• Work instructions: Scan the listing below for the word "purple" and copy every line that has it.
(Exercise inputs Opens)
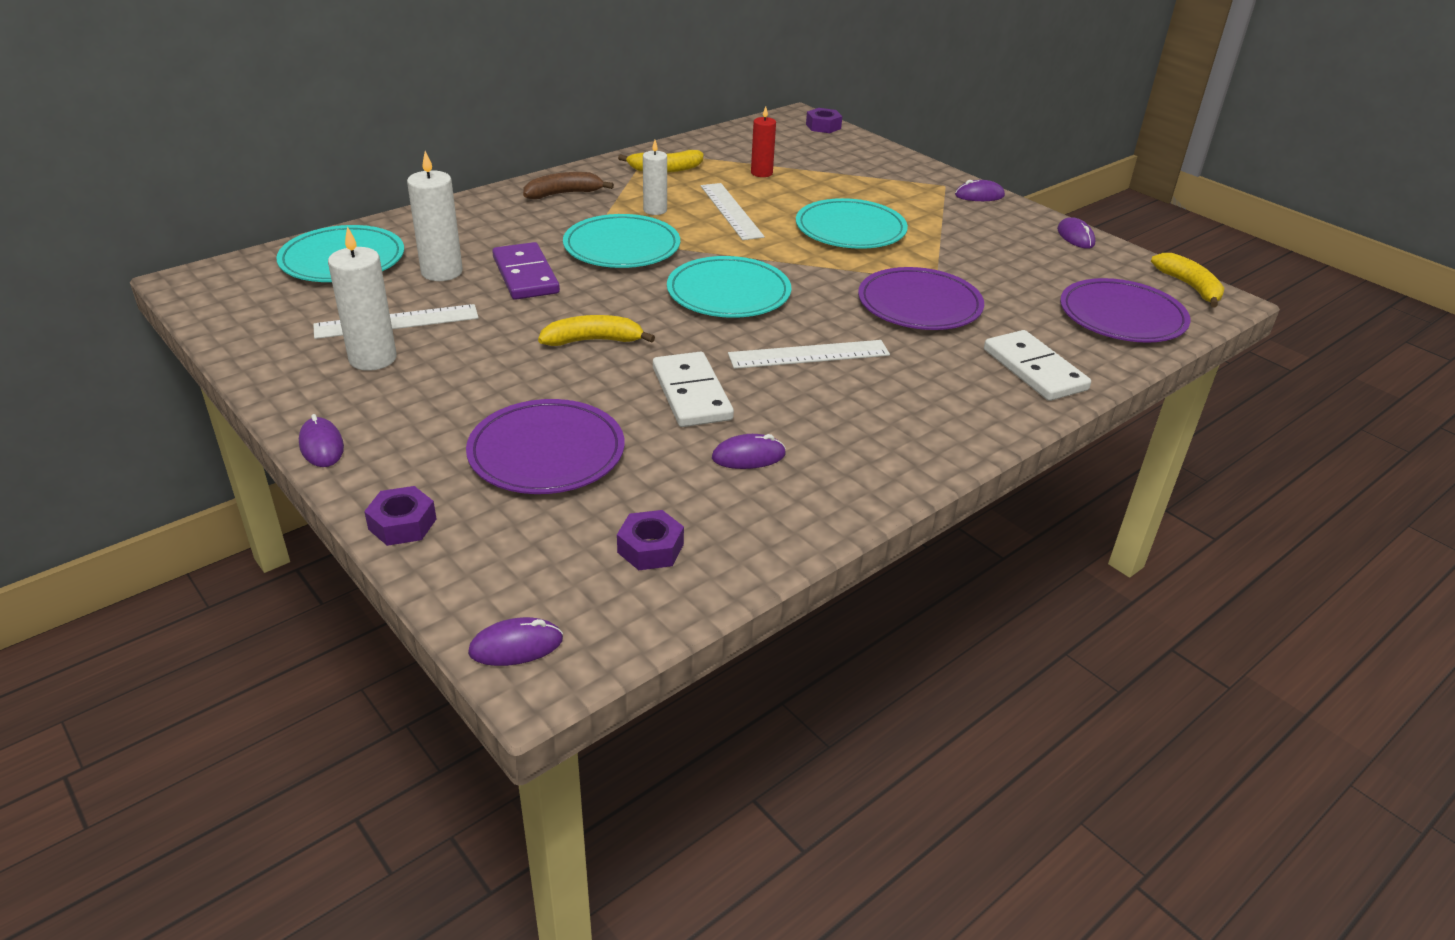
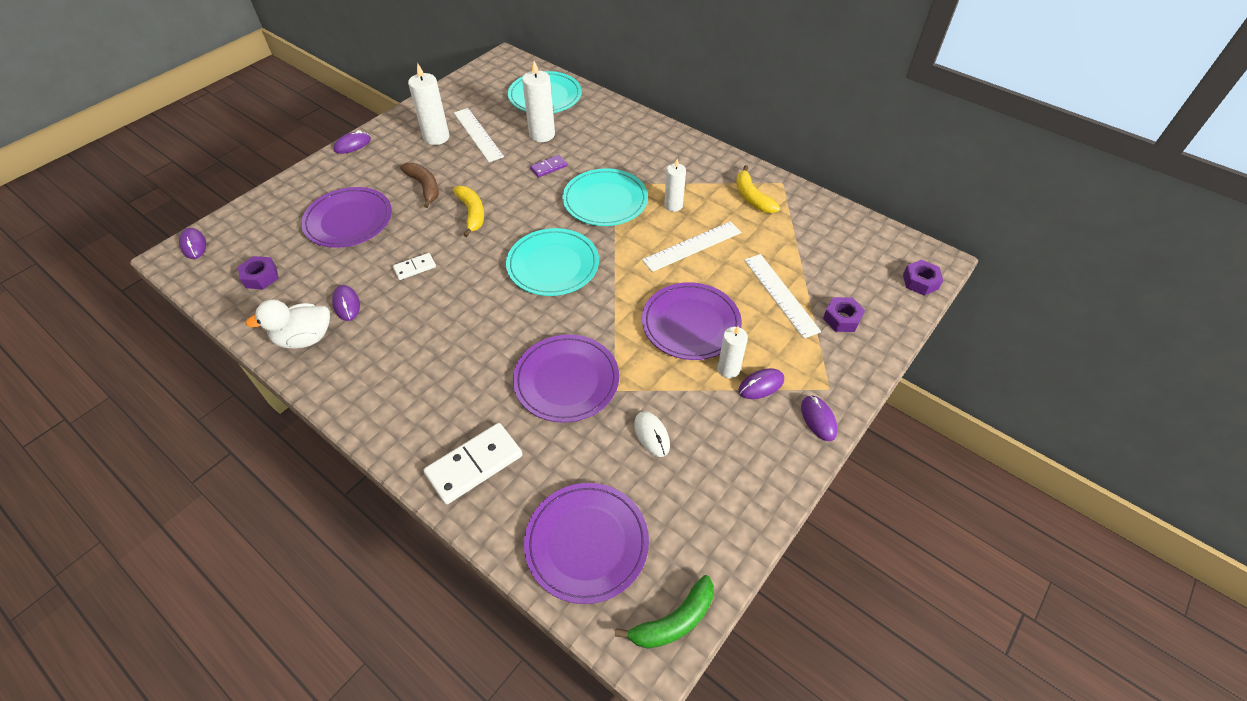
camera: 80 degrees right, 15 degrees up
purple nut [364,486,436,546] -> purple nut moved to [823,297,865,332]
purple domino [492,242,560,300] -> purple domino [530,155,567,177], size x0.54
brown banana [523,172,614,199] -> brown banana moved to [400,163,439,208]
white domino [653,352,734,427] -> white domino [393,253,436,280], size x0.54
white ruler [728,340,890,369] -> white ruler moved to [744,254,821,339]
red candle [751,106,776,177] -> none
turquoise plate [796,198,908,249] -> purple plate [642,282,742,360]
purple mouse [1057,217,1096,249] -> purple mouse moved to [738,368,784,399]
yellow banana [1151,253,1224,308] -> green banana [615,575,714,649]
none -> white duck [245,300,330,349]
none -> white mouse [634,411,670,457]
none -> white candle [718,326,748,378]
(Exercise inputs Closes)
• Response to this exercise:
purple nut [364,486,436,546] -> purple nut moved to [823,297,865,332]
purple domino [492,242,560,300] -> purple domino [530,155,567,177], size x0.54
turquoise plate [796,198,908,249] -> purple plate [642,282,742,360]
purple mouse [1057,217,1096,249] -> purple mouse moved to [738,368,784,399]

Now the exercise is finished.